# Given instruction
State how many lines in the items below contain the string "kern". Reply with the number alone.

# Raw data
****************************************

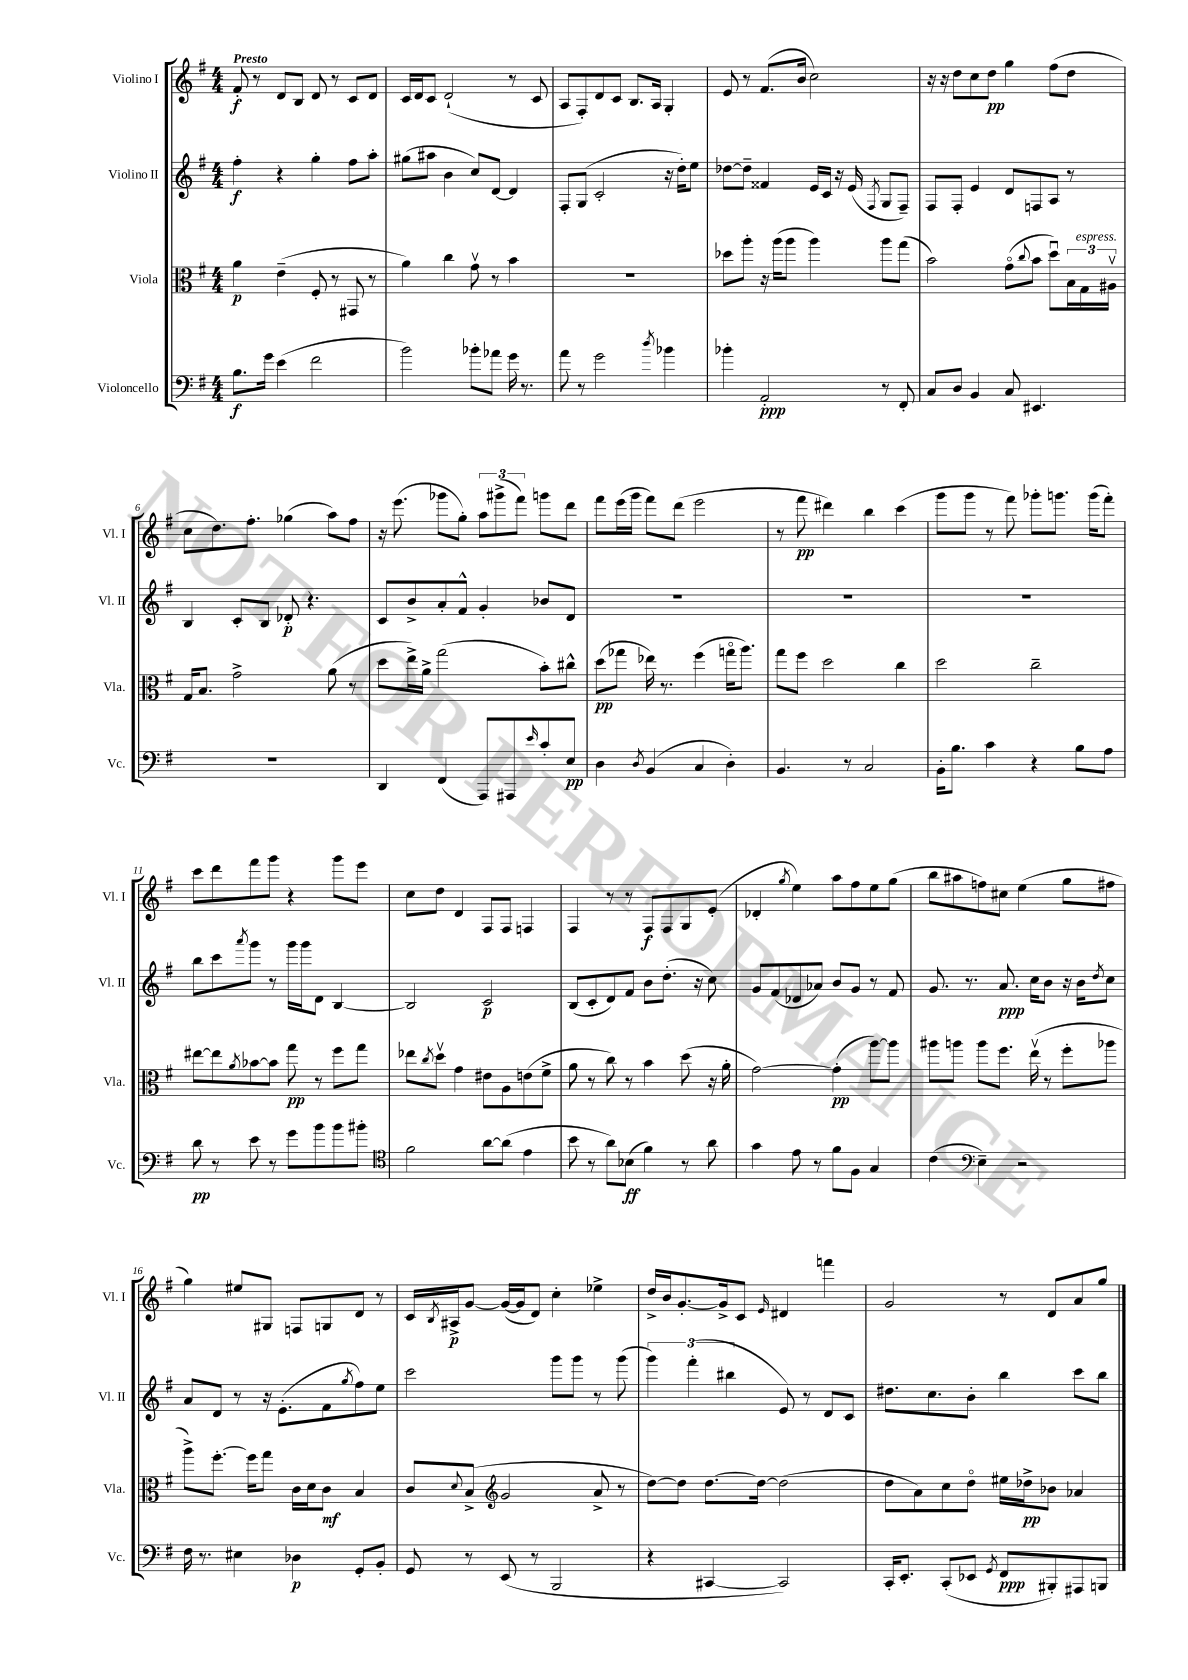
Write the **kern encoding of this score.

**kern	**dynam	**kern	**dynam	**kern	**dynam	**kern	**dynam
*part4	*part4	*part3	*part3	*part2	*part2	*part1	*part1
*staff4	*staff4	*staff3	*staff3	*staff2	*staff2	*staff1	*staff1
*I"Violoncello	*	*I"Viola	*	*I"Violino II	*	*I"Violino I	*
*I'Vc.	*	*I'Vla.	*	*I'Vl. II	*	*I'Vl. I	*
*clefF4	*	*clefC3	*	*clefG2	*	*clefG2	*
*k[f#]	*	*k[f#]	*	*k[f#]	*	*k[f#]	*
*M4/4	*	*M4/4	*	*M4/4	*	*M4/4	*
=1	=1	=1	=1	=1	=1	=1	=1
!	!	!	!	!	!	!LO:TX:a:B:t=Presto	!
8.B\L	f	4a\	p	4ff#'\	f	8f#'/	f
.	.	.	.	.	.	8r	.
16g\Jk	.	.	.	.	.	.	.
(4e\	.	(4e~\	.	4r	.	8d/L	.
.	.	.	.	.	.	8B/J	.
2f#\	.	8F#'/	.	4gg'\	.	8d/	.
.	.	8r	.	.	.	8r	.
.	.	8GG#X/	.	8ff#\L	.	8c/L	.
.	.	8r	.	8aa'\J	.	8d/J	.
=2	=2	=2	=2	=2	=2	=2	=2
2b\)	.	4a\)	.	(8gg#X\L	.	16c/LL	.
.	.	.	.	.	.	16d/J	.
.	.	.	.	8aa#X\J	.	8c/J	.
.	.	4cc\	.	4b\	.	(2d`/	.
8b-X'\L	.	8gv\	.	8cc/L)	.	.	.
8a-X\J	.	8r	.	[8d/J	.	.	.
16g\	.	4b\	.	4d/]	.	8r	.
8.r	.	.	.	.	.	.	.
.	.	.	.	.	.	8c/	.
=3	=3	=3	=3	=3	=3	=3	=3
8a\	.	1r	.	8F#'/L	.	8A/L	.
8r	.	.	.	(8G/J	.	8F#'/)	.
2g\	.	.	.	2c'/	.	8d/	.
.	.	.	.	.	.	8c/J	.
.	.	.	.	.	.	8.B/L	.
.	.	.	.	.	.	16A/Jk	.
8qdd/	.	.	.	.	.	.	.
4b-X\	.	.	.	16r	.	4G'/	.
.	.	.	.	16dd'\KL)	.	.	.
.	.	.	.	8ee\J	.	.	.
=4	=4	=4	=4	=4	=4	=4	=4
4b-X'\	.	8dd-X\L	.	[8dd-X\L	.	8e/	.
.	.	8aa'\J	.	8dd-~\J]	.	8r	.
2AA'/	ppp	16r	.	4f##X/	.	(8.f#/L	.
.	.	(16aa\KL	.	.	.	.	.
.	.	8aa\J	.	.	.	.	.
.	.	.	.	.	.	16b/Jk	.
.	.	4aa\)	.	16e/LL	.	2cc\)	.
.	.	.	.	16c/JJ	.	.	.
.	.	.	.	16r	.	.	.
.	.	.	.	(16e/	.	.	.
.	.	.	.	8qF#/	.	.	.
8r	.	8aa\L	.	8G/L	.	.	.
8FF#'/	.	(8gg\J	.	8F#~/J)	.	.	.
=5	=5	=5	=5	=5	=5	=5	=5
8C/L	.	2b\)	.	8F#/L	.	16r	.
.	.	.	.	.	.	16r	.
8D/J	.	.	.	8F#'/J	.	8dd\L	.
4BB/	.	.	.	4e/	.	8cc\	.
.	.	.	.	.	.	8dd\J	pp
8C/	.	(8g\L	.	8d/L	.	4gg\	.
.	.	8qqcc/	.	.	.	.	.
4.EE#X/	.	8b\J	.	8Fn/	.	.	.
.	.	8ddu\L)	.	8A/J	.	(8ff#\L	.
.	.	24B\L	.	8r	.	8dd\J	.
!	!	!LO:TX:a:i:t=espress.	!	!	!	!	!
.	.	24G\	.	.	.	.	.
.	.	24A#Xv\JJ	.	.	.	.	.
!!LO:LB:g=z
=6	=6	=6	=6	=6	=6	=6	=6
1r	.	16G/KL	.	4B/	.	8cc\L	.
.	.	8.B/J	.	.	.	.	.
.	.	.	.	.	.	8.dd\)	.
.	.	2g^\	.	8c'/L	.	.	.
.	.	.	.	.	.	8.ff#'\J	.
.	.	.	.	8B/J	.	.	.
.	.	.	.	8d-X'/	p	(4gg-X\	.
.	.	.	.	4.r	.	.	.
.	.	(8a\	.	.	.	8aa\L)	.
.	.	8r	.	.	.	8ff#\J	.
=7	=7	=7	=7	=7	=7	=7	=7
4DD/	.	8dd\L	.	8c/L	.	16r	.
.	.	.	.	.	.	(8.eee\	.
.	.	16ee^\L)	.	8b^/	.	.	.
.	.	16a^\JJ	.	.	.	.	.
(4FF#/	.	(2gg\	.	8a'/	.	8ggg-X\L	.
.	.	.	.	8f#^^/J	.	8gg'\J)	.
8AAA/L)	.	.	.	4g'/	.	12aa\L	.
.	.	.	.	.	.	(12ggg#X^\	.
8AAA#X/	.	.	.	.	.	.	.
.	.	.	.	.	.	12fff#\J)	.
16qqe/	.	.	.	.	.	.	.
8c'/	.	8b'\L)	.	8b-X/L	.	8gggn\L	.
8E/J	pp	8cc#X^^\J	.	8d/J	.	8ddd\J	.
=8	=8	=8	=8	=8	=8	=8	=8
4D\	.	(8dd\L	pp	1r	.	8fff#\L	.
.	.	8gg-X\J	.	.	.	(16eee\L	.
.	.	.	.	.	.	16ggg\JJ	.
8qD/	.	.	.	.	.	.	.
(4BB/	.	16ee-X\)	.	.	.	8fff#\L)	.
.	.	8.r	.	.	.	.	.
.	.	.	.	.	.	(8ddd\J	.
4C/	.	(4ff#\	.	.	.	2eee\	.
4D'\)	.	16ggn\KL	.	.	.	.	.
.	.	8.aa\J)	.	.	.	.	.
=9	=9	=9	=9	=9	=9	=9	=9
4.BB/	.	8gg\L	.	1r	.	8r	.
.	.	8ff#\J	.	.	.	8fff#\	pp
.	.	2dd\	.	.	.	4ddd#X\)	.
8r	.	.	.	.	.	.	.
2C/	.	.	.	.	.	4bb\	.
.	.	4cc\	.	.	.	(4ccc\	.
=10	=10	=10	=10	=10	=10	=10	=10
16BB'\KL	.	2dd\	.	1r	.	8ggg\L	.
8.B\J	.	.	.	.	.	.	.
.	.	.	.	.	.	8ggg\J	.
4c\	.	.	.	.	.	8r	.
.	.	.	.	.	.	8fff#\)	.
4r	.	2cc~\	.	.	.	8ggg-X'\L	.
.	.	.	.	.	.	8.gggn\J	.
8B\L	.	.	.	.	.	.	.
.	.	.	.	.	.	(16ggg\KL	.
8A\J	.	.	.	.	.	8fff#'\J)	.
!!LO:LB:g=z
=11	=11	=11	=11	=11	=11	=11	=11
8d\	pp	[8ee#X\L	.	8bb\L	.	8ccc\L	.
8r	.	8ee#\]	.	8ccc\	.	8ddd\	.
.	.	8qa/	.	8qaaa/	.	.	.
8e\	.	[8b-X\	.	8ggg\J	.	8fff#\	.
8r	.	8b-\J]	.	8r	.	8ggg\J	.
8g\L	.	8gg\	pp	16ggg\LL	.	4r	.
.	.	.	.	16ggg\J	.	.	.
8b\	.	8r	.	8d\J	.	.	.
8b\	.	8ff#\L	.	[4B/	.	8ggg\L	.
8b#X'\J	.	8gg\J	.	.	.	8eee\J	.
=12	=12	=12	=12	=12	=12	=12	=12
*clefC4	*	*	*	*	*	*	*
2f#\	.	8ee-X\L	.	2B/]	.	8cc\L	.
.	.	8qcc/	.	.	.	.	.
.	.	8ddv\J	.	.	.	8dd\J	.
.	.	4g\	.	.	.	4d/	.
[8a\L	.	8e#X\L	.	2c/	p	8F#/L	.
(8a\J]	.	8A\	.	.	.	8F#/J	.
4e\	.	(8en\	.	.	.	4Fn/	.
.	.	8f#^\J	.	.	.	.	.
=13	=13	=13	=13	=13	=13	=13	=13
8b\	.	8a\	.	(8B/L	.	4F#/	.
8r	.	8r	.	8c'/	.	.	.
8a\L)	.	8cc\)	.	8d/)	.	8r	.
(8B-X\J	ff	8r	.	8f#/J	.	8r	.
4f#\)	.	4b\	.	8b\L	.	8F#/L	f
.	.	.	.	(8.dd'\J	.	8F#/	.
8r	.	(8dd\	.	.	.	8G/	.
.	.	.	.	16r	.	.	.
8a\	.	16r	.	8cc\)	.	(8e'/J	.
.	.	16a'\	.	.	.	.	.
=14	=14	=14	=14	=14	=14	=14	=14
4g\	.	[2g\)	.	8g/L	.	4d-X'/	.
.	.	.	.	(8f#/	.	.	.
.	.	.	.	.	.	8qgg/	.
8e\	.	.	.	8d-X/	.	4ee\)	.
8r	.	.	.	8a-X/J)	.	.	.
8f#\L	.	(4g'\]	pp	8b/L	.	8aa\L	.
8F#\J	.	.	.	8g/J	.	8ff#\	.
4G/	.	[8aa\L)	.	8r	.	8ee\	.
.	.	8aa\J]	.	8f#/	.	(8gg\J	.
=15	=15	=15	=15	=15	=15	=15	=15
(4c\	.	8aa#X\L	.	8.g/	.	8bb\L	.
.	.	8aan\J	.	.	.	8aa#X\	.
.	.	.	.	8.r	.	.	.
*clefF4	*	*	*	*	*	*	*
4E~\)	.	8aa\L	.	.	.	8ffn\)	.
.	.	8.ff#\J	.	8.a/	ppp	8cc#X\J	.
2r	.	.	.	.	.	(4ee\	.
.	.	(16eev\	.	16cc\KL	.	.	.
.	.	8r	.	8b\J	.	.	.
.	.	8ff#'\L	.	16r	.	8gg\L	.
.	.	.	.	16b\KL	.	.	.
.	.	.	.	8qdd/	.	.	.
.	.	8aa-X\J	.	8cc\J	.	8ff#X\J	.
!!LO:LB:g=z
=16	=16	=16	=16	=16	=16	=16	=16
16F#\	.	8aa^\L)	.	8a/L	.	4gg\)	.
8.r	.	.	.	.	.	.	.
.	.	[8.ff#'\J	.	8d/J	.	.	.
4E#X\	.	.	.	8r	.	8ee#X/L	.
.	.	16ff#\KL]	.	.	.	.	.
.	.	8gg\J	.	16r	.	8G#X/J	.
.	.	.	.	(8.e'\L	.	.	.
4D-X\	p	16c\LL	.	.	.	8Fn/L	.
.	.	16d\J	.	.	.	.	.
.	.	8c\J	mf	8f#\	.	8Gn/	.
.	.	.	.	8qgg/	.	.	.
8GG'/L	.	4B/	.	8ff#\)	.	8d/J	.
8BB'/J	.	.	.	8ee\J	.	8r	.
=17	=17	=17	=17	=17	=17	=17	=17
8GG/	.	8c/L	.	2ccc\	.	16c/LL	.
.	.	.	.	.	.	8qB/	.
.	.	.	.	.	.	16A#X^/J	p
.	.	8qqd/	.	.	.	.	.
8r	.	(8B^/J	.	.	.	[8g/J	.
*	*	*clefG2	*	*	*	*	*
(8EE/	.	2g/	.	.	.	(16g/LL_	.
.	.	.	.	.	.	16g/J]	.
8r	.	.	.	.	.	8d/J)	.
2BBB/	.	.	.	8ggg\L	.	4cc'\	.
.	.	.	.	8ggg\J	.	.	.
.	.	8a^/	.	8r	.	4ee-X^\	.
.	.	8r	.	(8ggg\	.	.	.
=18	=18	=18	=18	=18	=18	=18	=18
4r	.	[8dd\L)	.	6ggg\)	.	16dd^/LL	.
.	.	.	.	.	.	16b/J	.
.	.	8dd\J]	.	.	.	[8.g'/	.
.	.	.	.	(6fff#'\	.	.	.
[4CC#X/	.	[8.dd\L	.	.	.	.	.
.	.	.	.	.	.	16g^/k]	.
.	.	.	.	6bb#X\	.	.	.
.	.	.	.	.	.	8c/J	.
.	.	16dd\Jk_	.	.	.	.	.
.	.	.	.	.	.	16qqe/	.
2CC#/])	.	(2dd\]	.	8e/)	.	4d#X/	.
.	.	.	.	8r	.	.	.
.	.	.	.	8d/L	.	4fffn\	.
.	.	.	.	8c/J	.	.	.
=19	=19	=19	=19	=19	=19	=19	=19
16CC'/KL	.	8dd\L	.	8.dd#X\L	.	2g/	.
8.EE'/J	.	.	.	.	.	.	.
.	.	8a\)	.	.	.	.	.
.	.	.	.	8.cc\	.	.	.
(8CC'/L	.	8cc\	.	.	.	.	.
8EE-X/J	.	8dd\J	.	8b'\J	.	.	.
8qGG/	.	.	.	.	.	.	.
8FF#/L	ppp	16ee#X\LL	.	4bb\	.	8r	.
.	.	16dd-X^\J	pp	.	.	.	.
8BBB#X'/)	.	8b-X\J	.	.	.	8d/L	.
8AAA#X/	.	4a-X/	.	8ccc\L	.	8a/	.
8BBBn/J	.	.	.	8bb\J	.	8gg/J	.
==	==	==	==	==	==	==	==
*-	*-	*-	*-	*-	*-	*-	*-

****************************************

# Result below
2